■ **WORK ITEM**: Collect all lines from the records below that include the word "orange".

■ **TASK INPUT**:
□ □ □ □ □ □ □

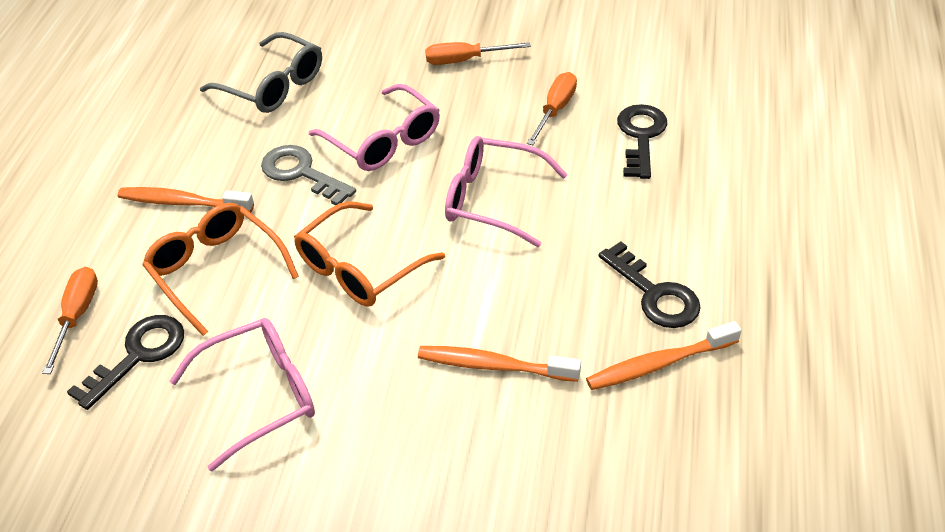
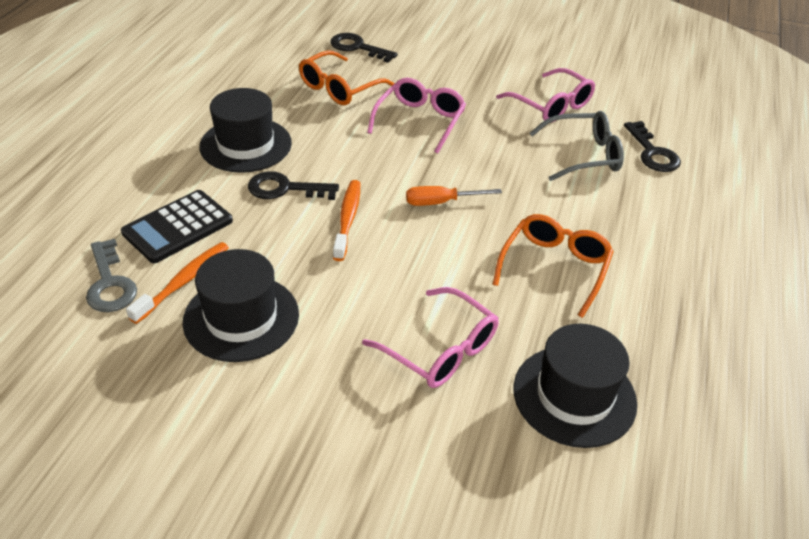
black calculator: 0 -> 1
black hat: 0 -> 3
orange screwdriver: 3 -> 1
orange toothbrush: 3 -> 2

□ □ □ □ □ □ □

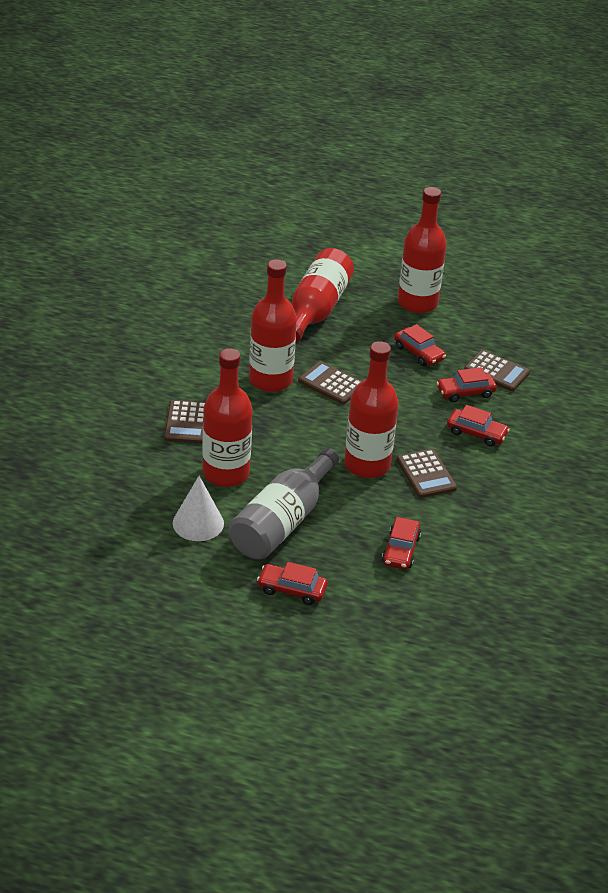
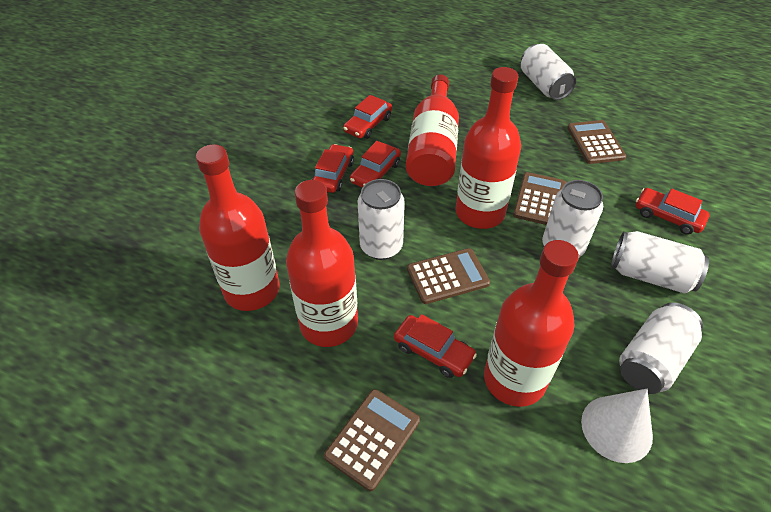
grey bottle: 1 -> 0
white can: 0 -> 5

□ □ □ □ □ □ □

■ **ANSWER SPACE**:
orange screwdriver: 3 -> 1
orange toothbrush: 3 -> 2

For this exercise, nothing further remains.